Exercise instructions: Set down exactly the lines below between the line holding "none -> orange plate F4:F6 level 1" and the line holding "none -> orange round brick C1 level 2", inclusive; no other line belongs in the answer.

Object state comparisons
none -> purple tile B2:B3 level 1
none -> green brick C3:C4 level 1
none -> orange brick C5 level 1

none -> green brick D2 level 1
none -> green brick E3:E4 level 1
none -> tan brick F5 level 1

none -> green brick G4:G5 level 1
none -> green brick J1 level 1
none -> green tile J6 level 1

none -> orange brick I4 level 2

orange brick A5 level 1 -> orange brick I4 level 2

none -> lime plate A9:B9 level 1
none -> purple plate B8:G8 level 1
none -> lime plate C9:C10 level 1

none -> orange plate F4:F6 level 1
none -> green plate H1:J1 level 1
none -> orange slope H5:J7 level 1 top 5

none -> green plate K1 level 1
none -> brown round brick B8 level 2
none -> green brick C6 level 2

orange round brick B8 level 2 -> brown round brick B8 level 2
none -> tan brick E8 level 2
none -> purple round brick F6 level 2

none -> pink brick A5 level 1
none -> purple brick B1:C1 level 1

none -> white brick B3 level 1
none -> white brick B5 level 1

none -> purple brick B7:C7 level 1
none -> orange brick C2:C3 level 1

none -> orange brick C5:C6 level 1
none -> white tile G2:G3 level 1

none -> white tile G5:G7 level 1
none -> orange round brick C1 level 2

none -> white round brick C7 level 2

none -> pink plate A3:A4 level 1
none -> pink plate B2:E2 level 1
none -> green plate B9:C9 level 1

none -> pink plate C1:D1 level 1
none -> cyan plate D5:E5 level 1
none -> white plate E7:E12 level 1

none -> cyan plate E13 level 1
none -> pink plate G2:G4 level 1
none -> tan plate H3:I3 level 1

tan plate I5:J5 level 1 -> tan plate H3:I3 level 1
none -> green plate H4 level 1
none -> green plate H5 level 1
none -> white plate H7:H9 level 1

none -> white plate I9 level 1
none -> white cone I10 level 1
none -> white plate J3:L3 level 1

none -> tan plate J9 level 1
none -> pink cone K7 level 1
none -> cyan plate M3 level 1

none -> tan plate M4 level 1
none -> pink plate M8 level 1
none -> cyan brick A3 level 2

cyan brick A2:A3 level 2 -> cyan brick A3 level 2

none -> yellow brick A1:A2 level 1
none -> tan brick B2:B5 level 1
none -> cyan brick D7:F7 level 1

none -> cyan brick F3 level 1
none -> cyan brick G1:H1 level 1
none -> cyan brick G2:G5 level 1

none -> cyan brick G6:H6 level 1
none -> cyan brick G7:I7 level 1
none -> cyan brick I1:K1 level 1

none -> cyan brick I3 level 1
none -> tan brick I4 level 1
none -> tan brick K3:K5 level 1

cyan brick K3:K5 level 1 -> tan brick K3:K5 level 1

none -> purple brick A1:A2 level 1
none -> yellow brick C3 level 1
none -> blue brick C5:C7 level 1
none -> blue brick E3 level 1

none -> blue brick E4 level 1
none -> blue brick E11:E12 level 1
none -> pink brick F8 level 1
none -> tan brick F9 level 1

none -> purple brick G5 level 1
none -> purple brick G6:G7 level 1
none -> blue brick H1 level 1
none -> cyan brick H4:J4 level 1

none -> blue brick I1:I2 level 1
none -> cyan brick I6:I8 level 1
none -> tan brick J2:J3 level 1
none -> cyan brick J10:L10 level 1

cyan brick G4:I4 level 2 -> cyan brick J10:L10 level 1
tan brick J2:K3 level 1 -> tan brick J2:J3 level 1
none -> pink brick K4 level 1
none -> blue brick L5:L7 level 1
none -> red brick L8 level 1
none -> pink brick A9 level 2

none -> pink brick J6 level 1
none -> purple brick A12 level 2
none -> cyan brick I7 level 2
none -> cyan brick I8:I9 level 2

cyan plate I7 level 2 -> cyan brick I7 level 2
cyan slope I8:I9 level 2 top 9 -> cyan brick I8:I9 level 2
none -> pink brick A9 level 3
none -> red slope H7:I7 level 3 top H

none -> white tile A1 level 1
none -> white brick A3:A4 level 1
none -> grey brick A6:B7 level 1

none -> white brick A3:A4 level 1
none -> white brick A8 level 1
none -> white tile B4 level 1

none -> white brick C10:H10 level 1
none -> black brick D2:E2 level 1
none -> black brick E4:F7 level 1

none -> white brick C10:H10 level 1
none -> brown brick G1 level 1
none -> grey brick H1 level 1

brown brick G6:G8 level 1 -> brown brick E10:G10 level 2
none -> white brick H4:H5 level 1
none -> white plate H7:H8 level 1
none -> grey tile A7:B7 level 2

Response:
none -> orange plate F4:F6 level 1
none -> green plate H1:J1 level 1
none -> orange slope H5:J7 level 1 top 5

none -> green plate K1 level 1
none -> brown round brick B8 level 2
none -> green brick C6 level 2

orange round brick B8 level 2 -> brown round brick B8 level 2
none -> tan brick E8 level 2
none -> purple round brick F6 level 2

none -> pink brick A5 level 1
none -> purple brick B1:C1 level 1

none -> white brick B3 level 1
none -> white brick B5 level 1

none -> purple brick B7:C7 level 1
none -> orange brick C2:C3 level 1

none -> orange brick C5:C6 level 1
none -> white tile G2:G3 level 1

none -> white tile G5:G7 level 1
none -> orange round brick C1 level 2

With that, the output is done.